> _About this exercise_
In the data below, which lines hold the word "down"? Copy them.

[Image change detection data]
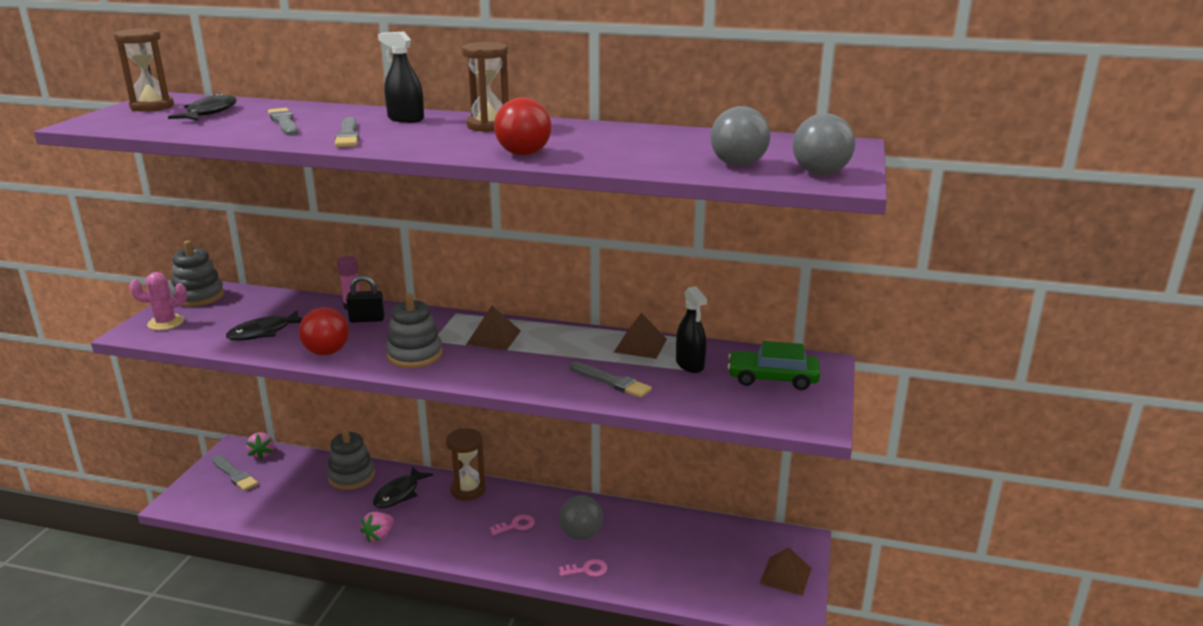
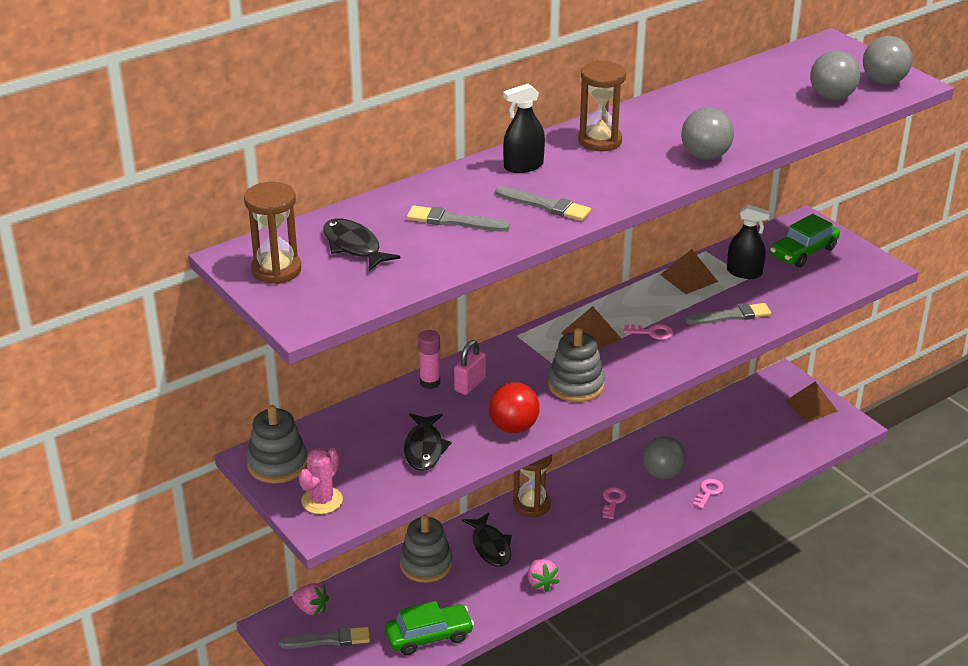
camera: 50 degrees left, 10 degrees up
(271, 513) = (429, 636): none -> green car
(367, 319) = (470, 384): black padlock -> pink padlock
(523, 154) = (705, 156): red ball -> grey ball
(534, 358) = (652, 332): none -> pink key

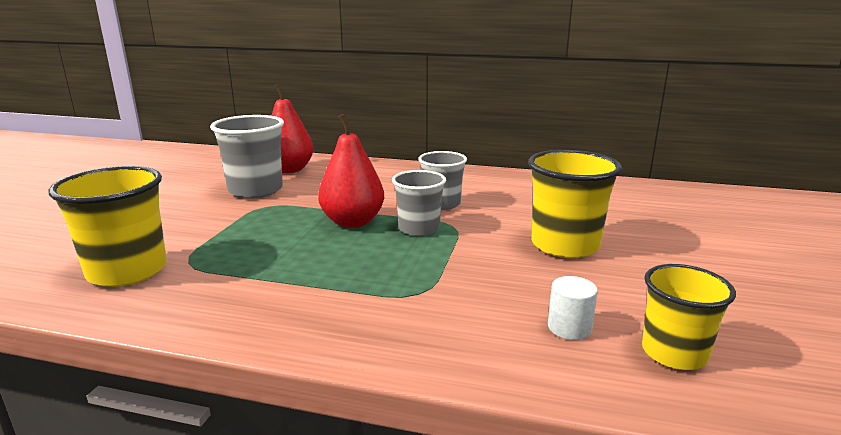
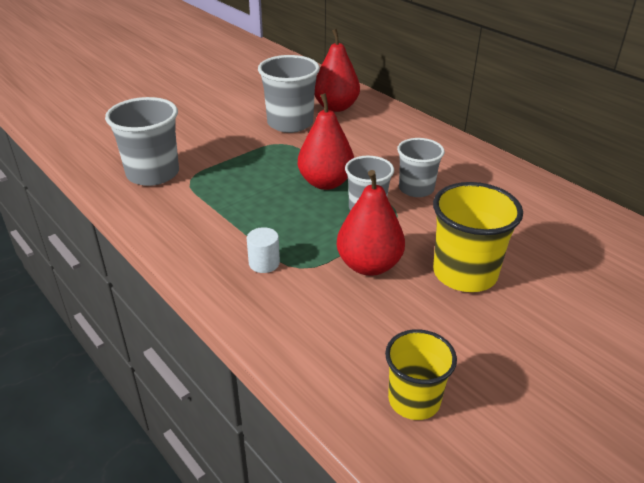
camera: 35 degrees right, 15 degrees up
(127, 271) = (153, 174): yellow cup -> grey cup
(481, 268) = (369, 265): none -> red pear
(569, 327) = (367, 343): white cylinder -> white cylinder (264, 263)

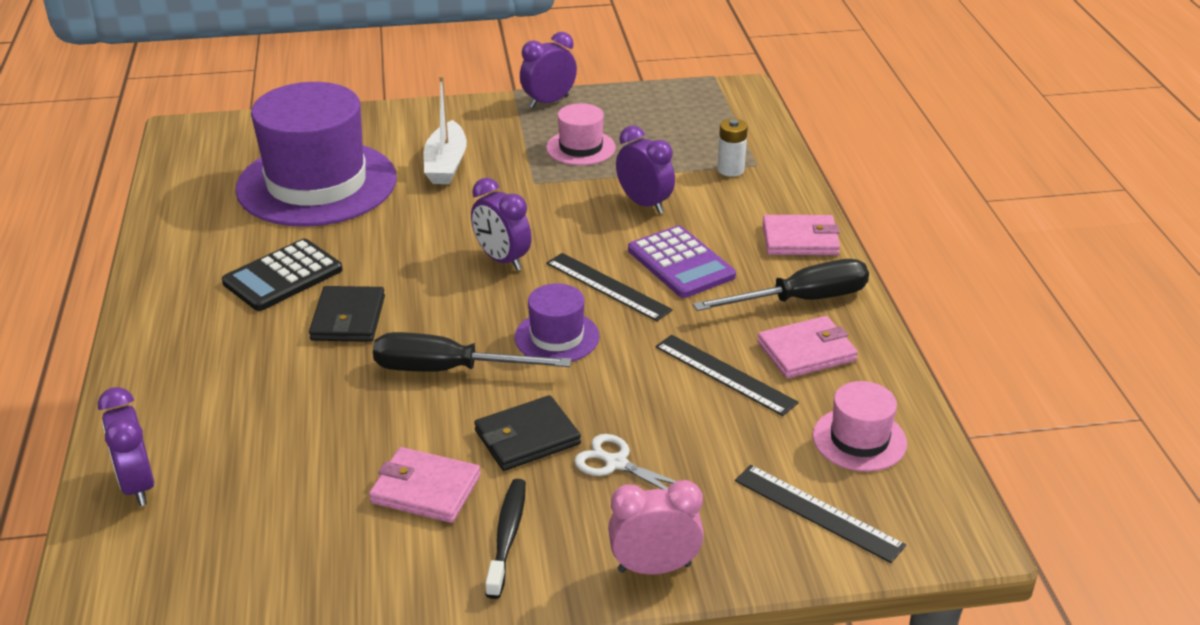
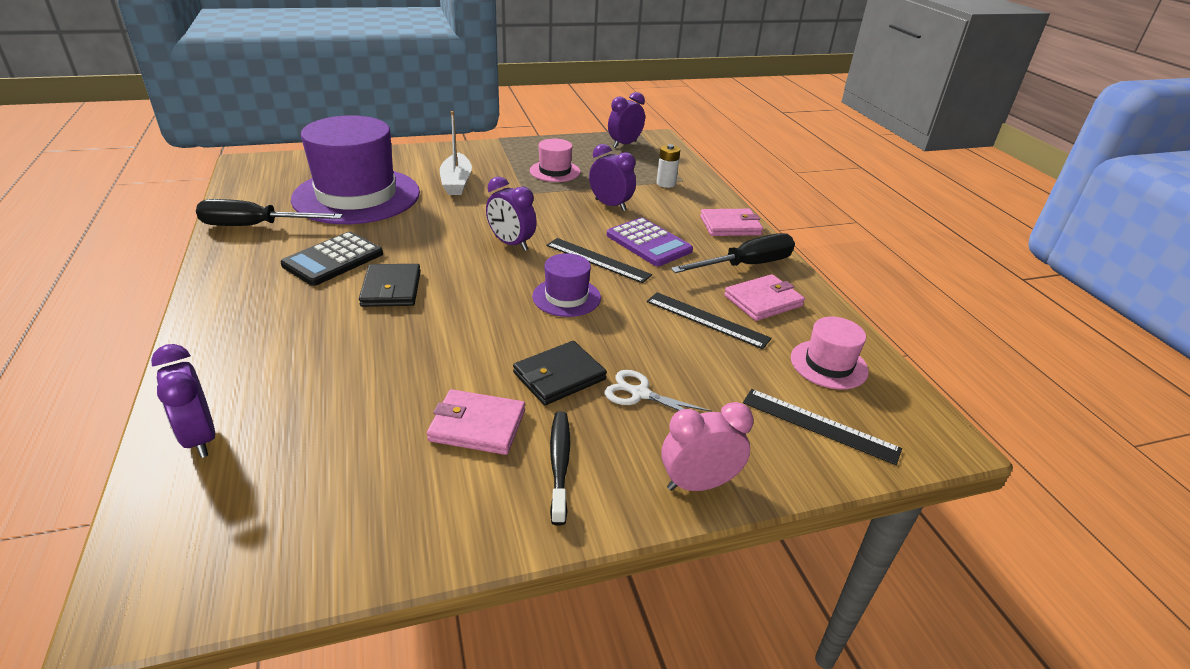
camera: 10 degrees left, 0 degrees up
(448, 370) = (481, 325): black screwdriver -> black screwdriver (255, 226)
(548, 102) = (525, 144): purple clock -> purple clock (624, 144)

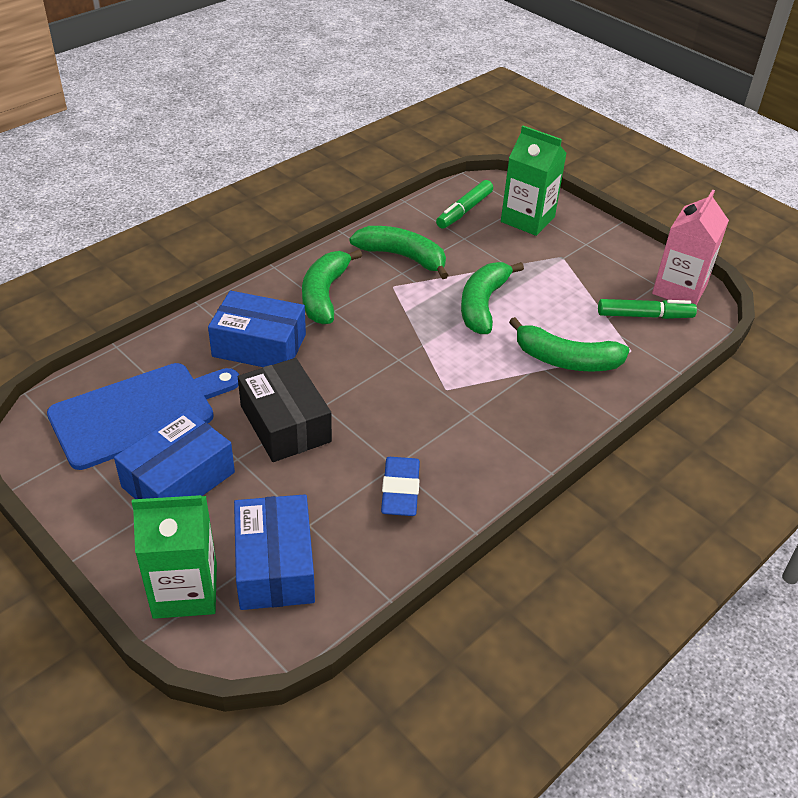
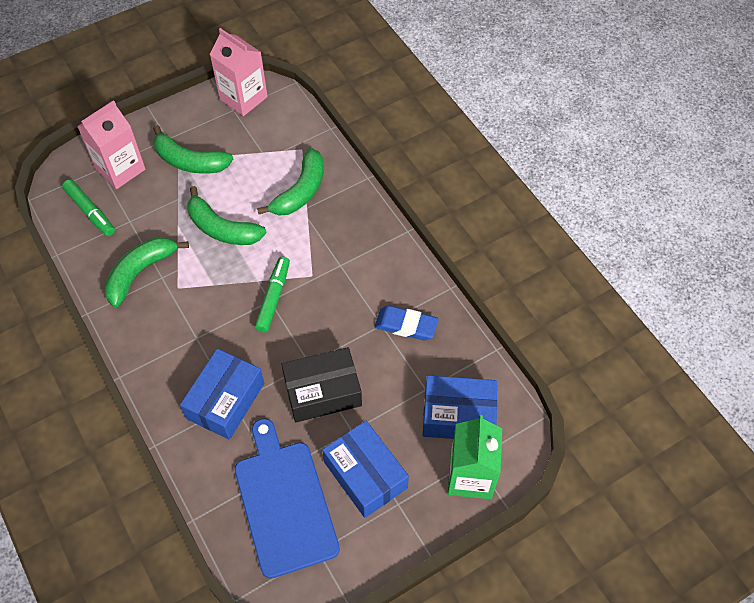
camera: 75 degrees left, 15 degrees up
(324, 295) = (173, 341): green banana -> green banana (189, 161)
(527, 219) = (120, 169): green carton -> pink carton
(644, 316) = (266, 129): green marker -> green marker (273, 297)

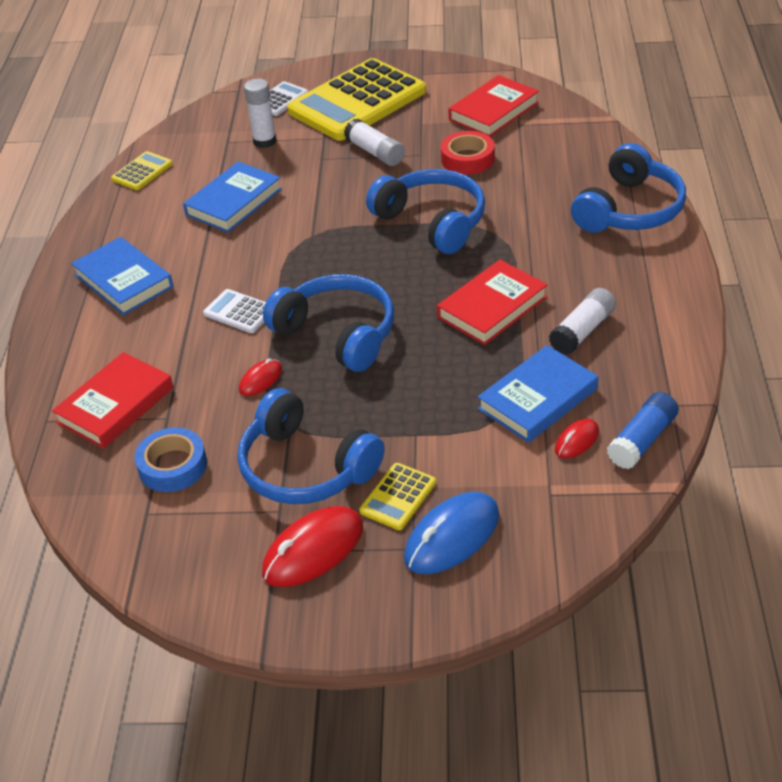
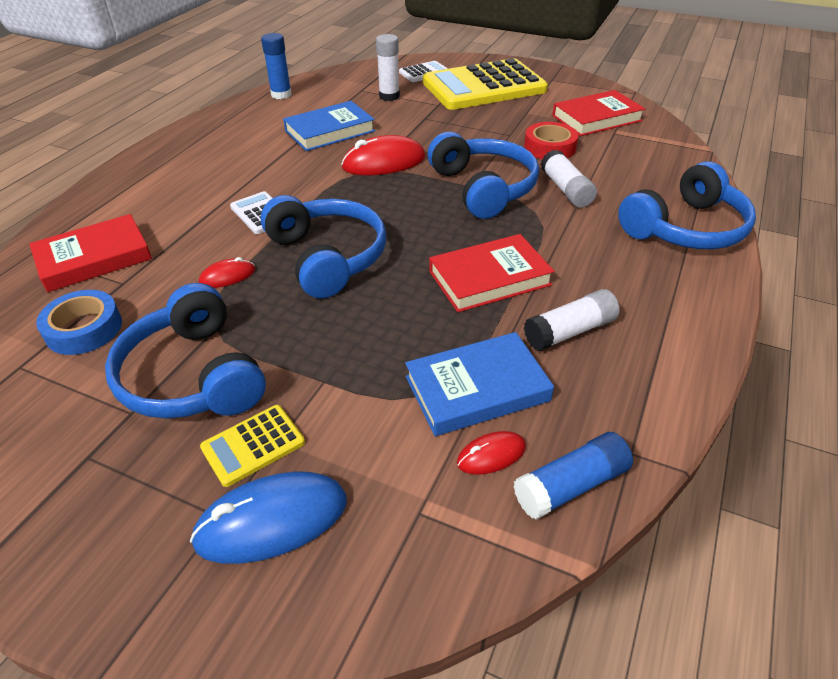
camera: 20 degrees right, 0 degrees up
(123, 281) = (195, 164): blue book -> none
(142, 172) = (281, 95): yellow calculator -> blue glue stick
(313, 550) = (122, 473): red mouse -> red mouse (384, 162)
(375, 152) = (472, 124): white glue stick -> white glue stick (566, 189)

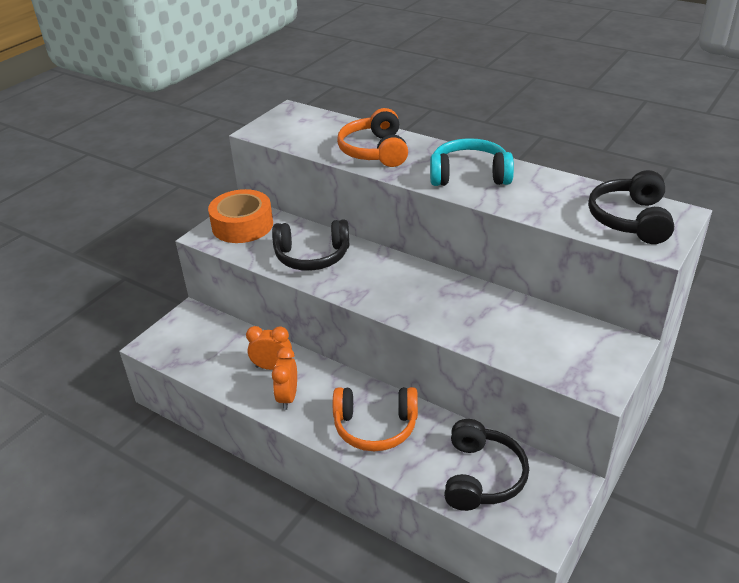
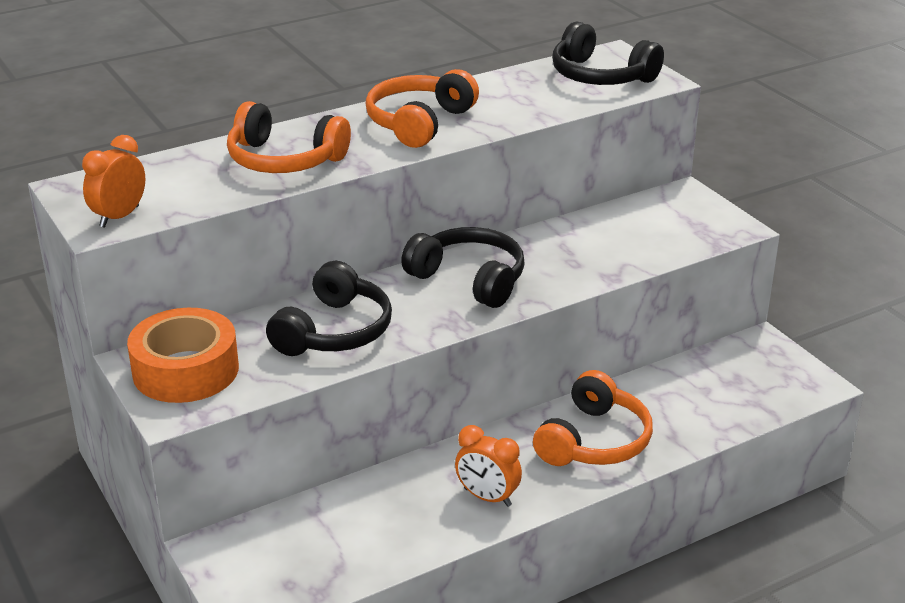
camera: 65 degrees left, 5 degrees down
(272, 367) = (414, 495): orange clock -> orange clock (119, 217)
(469, 175) = (419, 122): turquoise headphones -> orange headphones
(482, 476) = (719, 391): black headphones -> black headphones (469, 279)

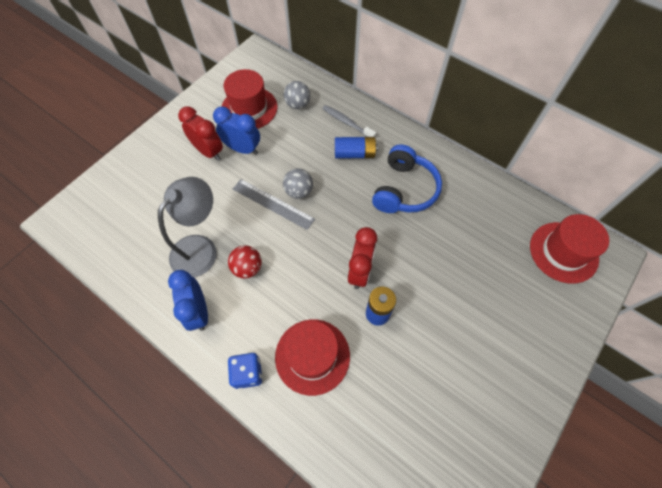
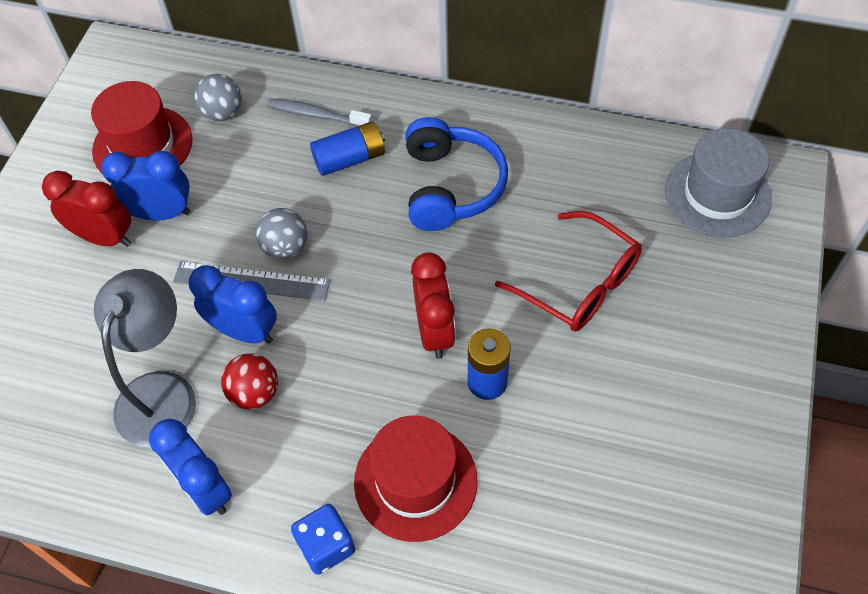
camera: 20 degrees left, 5 degrees down
(257, 231) = (244, 331): none -> blue clock
(456, 276) = (580, 284): none -> red glasses
(563, 252) = (717, 194): red hat -> grey hat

> _Reply to the exercise_
camera: 65 degrees left, 5 degrees down
camera: 20 degrees left, 5 degrees down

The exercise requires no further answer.